- HOW TO COMPLETE THIS TASK -
Print every line of the listing below, starting with the line that holds "camera: 140 degrees right, 5 degrees down" and going on through the line that holds "(587, 549) = (406, 358): turquoise", both included, and print nothing else.

- EXERCISE INPUT -
▬▬▬

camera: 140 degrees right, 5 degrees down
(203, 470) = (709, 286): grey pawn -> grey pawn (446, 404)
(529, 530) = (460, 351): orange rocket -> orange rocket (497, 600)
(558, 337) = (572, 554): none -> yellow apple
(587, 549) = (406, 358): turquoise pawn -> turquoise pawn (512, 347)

▬▬▬

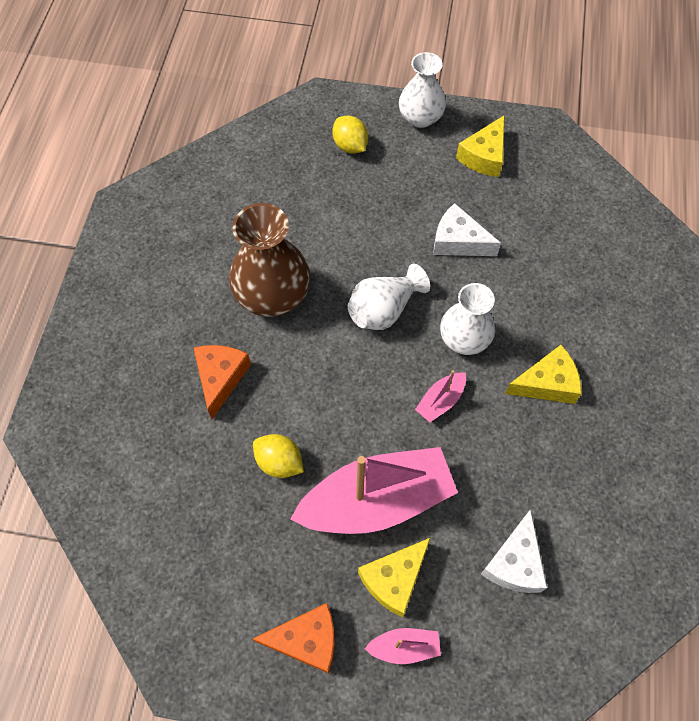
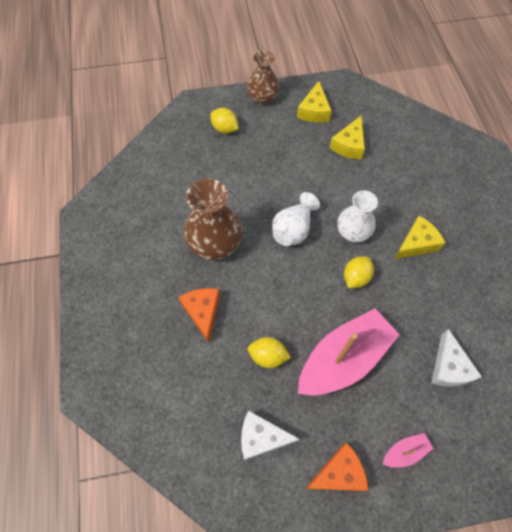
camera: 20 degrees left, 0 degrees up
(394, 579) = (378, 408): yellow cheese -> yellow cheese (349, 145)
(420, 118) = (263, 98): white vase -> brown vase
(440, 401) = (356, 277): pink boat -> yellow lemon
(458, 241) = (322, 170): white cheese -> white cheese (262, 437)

▬▬▬

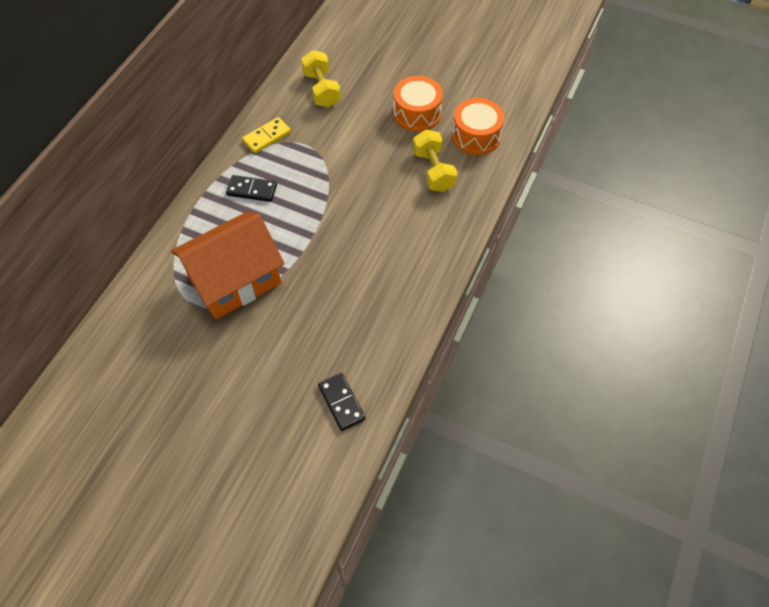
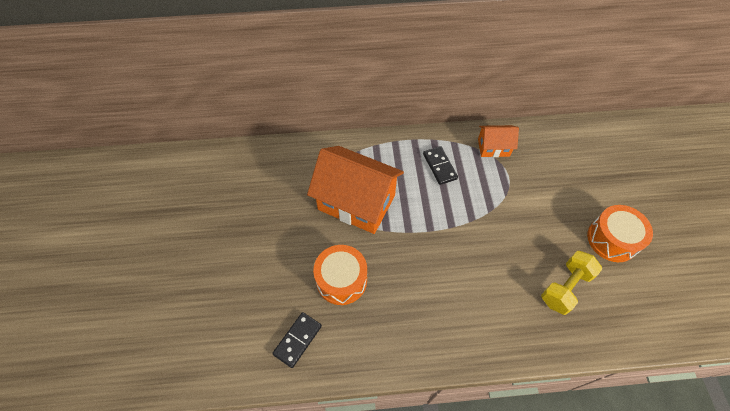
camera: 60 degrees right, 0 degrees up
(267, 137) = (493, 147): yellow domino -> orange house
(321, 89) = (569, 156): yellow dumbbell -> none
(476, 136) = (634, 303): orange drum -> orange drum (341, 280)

▬▬▬

- TASK SOLUTION -
camera: 140 degrees right, 5 degrees down
(203, 470) = (709, 286): grey pawn -> grey pawn (446, 404)
(529, 530) = (460, 351): orange rocket -> orange rocket (497, 600)
(558, 337) = (572, 554): none -> yellow apple
(587, 549) = (406, 358): turquoise pawn -> turquoise pawn (512, 347)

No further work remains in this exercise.